**TASK**: Search the material for the string "blue", then show every line where it turns up.

***** LISTED RECORDS

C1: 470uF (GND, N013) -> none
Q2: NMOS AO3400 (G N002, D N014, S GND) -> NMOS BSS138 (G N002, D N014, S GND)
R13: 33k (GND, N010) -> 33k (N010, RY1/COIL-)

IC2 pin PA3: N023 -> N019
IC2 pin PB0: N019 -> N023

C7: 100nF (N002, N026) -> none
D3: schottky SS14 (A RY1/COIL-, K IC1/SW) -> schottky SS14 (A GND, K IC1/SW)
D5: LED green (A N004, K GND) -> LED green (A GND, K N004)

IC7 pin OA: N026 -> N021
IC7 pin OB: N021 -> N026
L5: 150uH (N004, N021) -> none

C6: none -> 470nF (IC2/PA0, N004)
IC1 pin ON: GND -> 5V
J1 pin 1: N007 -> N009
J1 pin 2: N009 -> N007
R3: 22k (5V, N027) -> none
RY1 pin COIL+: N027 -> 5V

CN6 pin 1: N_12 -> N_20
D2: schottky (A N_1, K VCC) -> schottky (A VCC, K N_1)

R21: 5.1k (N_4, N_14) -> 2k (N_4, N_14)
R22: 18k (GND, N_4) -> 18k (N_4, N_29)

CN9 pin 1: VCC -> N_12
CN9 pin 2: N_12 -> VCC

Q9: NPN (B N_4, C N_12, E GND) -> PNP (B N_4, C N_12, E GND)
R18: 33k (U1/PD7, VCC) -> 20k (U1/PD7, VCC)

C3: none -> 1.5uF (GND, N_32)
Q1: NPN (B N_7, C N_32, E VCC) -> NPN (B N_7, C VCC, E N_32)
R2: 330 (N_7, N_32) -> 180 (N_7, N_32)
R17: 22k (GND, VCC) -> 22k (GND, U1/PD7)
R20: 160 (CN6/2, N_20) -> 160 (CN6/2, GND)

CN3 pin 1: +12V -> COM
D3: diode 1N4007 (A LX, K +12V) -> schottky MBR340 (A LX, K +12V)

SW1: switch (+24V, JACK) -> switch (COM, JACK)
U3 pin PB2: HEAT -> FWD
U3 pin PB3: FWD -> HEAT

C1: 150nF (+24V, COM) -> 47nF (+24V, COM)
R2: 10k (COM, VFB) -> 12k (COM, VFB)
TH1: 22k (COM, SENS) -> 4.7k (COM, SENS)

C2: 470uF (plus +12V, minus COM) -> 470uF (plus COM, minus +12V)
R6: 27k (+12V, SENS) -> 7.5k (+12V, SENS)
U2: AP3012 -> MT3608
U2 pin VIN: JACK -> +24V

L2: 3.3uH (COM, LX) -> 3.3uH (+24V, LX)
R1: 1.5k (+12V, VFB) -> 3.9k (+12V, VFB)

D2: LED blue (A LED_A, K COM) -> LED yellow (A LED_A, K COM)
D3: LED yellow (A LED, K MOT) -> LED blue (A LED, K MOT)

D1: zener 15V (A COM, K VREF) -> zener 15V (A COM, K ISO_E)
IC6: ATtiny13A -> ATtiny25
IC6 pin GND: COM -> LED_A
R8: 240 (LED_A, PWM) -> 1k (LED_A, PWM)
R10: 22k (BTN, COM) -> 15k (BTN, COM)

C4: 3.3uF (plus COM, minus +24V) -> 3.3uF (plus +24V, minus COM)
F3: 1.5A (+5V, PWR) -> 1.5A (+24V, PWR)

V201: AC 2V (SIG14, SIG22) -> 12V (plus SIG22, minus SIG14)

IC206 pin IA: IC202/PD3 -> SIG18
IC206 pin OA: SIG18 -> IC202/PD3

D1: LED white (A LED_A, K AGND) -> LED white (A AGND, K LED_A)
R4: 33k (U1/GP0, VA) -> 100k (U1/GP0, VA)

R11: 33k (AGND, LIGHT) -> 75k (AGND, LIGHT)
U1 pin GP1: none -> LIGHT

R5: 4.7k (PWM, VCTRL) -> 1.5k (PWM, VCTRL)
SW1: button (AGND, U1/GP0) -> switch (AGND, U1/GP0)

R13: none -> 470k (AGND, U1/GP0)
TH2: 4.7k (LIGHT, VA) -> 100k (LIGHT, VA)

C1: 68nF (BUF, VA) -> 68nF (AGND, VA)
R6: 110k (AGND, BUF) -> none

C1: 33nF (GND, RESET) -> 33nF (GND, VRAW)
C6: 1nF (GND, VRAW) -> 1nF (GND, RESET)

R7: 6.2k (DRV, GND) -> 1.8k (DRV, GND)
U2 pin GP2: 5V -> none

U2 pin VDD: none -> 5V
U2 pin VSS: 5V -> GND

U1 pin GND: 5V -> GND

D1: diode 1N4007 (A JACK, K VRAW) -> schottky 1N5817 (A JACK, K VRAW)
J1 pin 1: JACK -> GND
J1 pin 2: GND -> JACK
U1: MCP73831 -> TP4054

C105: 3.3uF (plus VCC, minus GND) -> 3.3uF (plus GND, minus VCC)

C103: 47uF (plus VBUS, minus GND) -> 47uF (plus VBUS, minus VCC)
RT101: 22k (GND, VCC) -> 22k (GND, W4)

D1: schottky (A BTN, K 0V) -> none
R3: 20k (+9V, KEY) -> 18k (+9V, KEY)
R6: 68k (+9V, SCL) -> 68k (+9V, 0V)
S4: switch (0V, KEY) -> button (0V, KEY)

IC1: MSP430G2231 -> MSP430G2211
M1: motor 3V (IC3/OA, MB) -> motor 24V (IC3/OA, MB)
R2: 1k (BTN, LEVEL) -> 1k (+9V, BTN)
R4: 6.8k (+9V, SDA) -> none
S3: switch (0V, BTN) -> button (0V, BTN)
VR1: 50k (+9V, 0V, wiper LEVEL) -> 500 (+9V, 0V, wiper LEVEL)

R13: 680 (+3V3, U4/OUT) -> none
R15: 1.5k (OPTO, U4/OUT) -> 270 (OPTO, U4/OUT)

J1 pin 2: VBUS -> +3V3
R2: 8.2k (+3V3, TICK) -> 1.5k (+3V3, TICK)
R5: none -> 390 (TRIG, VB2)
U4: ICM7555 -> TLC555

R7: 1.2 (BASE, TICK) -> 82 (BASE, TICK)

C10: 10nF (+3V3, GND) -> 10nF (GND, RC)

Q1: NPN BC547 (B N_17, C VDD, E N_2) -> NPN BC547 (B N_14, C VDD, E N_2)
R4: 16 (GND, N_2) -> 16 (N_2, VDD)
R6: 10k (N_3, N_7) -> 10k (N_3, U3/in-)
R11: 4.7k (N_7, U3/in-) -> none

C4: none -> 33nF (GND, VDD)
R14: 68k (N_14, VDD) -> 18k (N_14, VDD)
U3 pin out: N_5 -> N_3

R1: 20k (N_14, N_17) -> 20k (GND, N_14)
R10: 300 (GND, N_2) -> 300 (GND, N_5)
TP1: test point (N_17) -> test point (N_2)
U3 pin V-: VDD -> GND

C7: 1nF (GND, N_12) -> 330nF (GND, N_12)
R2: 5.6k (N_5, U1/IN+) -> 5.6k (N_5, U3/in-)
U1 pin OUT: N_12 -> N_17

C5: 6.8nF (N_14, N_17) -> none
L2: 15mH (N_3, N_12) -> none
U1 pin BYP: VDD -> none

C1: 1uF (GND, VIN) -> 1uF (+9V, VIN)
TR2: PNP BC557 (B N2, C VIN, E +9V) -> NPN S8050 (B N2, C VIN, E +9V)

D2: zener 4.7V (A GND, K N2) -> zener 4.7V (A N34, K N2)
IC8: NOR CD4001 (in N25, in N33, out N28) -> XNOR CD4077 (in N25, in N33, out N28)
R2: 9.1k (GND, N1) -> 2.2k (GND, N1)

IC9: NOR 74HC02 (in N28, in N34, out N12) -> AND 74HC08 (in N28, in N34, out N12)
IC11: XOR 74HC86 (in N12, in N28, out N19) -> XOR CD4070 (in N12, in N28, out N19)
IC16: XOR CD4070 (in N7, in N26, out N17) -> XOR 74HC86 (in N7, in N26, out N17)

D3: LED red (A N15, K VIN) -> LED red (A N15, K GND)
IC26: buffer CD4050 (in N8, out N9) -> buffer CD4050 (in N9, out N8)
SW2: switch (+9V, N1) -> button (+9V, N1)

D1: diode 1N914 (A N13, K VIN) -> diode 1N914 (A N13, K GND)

**********

**ANSWER BELOW**:
D2: LED blue (A LED_A, K COM) -> LED yellow (A LED_A, K COM)
D3: LED yellow (A LED, K MOT) -> LED blue (A LED, K MOT)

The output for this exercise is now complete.